Exercise data.
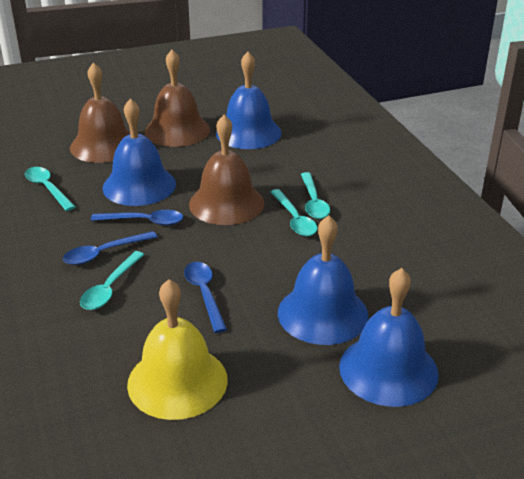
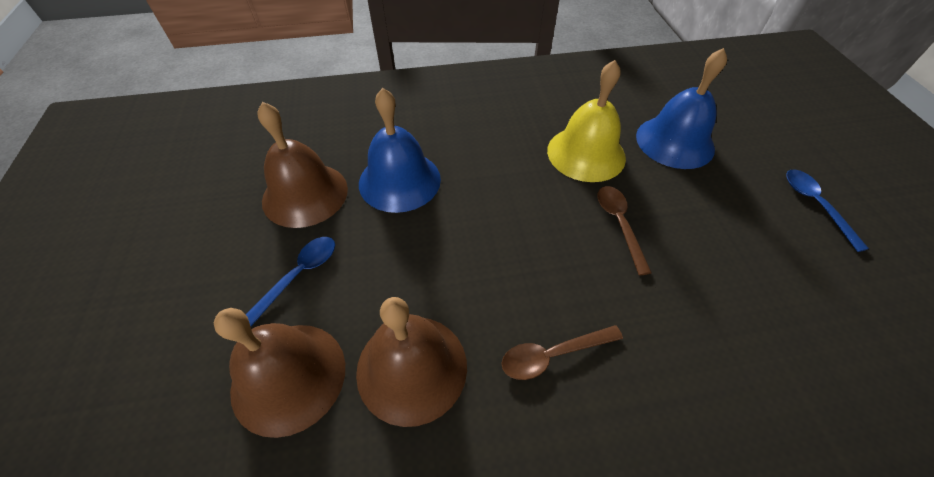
blue bell: 4 -> 2
blue spoon: 3 -> 2
brown spoon: 0 -> 2
turquoise spoon: 4 -> 0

Task directions.
Work out the number of lines in the listing above that hold the word "spoon". Write that number by itself.

Output of the task.
3